Exercise goal: Down to the last line, set down the listing below exactly, apart from its pictures.

Given data:
BEGIN

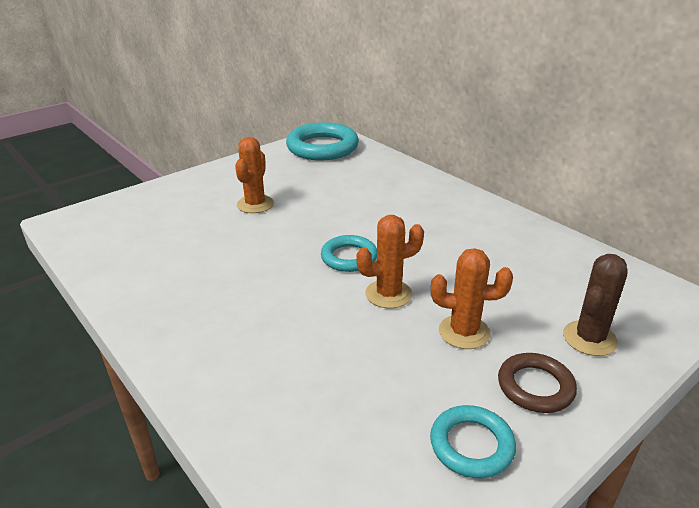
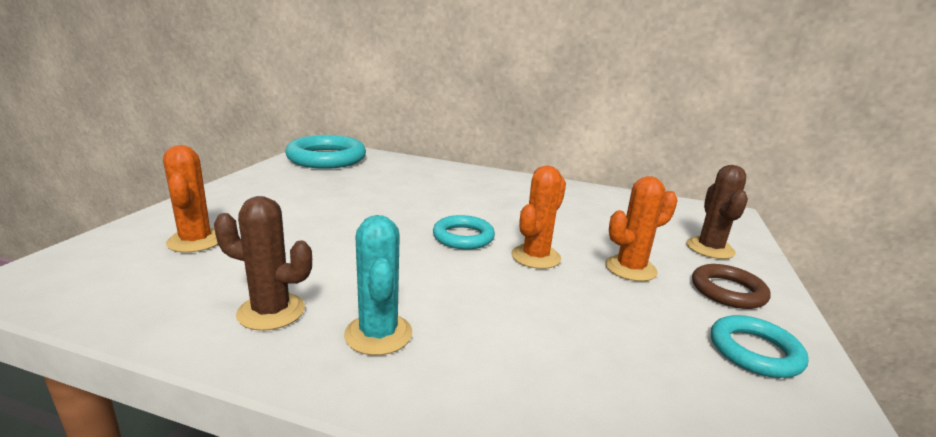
camera: 35 degrees left, 10 degrees down
(160, 282) = (271, 311): none -> brown cactus
(204, 320) = (378, 334): none -> turquoise cactus
(255, 204) = (308, 213): orange cactus -> orange cactus (195, 241)

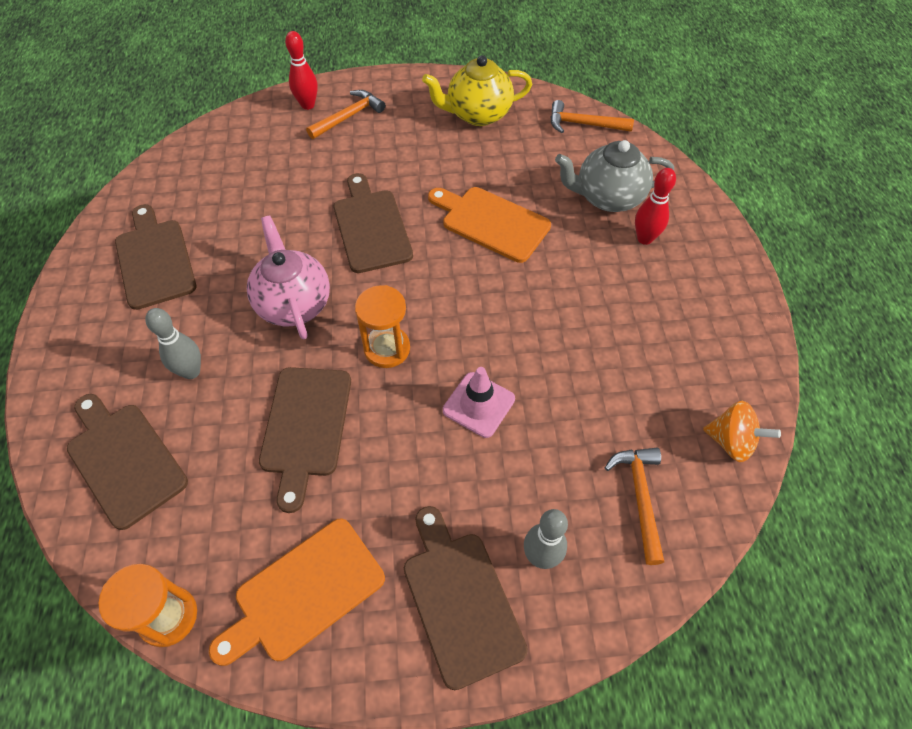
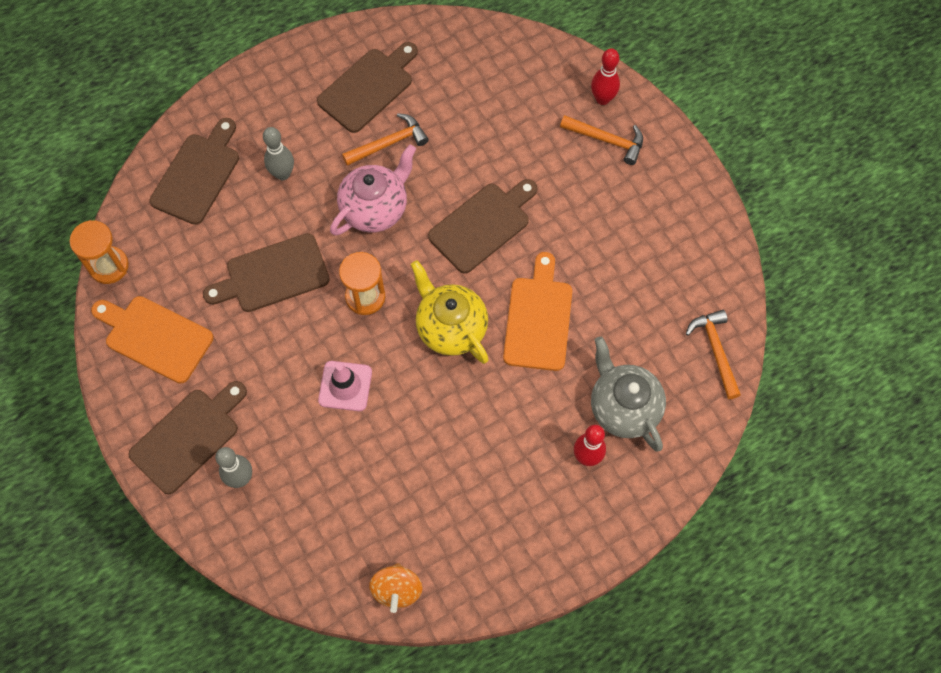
camera: 65 degrees right, 10 degrees up
(477, 114) = (674, 248): yellow teapot -> yellow teapot (450, 328)
(640, 498) = (316, 533): orange hammer -> orange hammer (389, 143)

END

Solution to the exercise:
camera: 35 degrees left, 10 degrees down
(160, 282) = (271, 311): none -> brown cactus
(204, 320) = (378, 334): none -> turquoise cactus
(255, 204) = (308, 213): orange cactus -> orange cactus (195, 241)

camera: 65 degrees right, 10 degrees up
(477, 114) = (674, 248): yellow teapot -> yellow teapot (450, 328)
(640, 498) = (316, 533): orange hammer -> orange hammer (389, 143)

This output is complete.